Dataset records:
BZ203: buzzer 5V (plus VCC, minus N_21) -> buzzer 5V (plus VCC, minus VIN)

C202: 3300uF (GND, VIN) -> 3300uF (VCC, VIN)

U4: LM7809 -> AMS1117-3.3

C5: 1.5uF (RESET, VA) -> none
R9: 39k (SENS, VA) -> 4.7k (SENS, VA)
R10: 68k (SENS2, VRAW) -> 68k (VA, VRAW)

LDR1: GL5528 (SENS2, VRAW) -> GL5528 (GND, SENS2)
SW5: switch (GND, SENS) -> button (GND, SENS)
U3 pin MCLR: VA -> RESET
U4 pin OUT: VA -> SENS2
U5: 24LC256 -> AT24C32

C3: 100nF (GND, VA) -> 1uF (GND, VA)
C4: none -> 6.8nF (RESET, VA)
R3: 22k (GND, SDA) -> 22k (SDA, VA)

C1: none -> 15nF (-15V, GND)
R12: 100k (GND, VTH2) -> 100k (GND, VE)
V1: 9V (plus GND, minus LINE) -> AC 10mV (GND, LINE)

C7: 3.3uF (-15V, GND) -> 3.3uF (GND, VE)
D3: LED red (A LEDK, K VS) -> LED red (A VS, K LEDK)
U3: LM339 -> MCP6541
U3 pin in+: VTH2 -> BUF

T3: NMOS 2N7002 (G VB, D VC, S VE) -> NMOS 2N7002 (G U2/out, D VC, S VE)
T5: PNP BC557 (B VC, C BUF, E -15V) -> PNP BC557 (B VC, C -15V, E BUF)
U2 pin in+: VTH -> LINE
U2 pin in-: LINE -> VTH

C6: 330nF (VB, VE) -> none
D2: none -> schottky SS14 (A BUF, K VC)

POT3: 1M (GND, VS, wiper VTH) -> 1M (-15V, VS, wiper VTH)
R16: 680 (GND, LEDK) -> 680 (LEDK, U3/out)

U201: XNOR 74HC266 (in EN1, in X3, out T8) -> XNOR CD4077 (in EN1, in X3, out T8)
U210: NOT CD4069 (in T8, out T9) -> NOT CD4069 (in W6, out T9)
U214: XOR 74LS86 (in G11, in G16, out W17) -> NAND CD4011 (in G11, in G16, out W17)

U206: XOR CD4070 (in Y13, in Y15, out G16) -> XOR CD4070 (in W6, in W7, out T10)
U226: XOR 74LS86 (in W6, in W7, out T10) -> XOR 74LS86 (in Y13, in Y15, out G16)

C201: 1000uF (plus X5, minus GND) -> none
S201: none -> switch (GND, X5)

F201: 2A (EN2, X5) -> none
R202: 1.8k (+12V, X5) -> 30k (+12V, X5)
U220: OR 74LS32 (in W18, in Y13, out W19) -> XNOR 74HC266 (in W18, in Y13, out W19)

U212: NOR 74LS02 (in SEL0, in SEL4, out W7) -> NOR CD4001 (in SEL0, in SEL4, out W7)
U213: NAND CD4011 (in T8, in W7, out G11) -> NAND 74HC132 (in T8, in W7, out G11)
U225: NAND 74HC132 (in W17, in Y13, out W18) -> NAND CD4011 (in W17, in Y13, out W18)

What is required: Once the records are read, print each of them exactly as written.

Result for this task:
BZ203: buzzer 5V (plus VCC, minus N_21) -> buzzer 5V (plus VCC, minus VIN)

C202: 3300uF (GND, VIN) -> 3300uF (VCC, VIN)

U4: LM7809 -> AMS1117-3.3

C5: 1.5uF (RESET, VA) -> none
R9: 39k (SENS, VA) -> 4.7k (SENS, VA)
R10: 68k (SENS2, VRAW) -> 68k (VA, VRAW)

LDR1: GL5528 (SENS2, VRAW) -> GL5528 (GND, SENS2)
SW5: switch (GND, SENS) -> button (GND, SENS)
U3 pin MCLR: VA -> RESET
U4 pin OUT: VA -> SENS2
U5: 24LC256 -> AT24C32

C3: 100nF (GND, VA) -> 1uF (GND, VA)
C4: none -> 6.8nF (RESET, VA)
R3: 22k (GND, SDA) -> 22k (SDA, VA)

C1: none -> 15nF (-15V, GND)
R12: 100k (GND, VTH2) -> 100k (GND, VE)
V1: 9V (plus GND, minus LINE) -> AC 10mV (GND, LINE)

C7: 3.3uF (-15V, GND) -> 3.3uF (GND, VE)
D3: LED red (A LEDK, K VS) -> LED red (A VS, K LEDK)
U3: LM339 -> MCP6541
U3 pin in+: VTH2 -> BUF

T3: NMOS 2N7002 (G VB, D VC, S VE) -> NMOS 2N7002 (G U2/out, D VC, S VE)
T5: PNP BC557 (B VC, C BUF, E -15V) -> PNP BC557 (B VC, C -15V, E BUF)
U2 pin in+: VTH -> LINE
U2 pin in-: LINE -> VTH

C6: 330nF (VB, VE) -> none
D2: none -> schottky SS14 (A BUF, K VC)

POT3: 1M (GND, VS, wiper VTH) -> 1M (-15V, VS, wiper VTH)
R16: 680 (GND, LEDK) -> 680 (LEDK, U3/out)

U201: XNOR 74HC266 (in EN1, in X3, out T8) -> XNOR CD4077 (in EN1, in X3, out T8)
U210: NOT CD4069 (in T8, out T9) -> NOT CD4069 (in W6, out T9)
U214: XOR 74LS86 (in G11, in G16, out W17) -> NAND CD4011 (in G11, in G16, out W17)

U206: XOR CD4070 (in Y13, in Y15, out G16) -> XOR CD4070 (in W6, in W7, out T10)
U226: XOR 74LS86 (in W6, in W7, out T10) -> XOR 74LS86 (in Y13, in Y15, out G16)

C201: 1000uF (plus X5, minus GND) -> none
S201: none -> switch (GND, X5)

F201: 2A (EN2, X5) -> none
R202: 1.8k (+12V, X5) -> 30k (+12V, X5)
U220: OR 74LS32 (in W18, in Y13, out W19) -> XNOR 74HC266 (in W18, in Y13, out W19)

U212: NOR 74LS02 (in SEL0, in SEL4, out W7) -> NOR CD4001 (in SEL0, in SEL4, out W7)
U213: NAND CD4011 (in T8, in W7, out G11) -> NAND 74HC132 (in T8, in W7, out G11)
U225: NAND 74HC132 (in W17, in Y13, out W18) -> NAND CD4011 (in W17, in Y13, out W18)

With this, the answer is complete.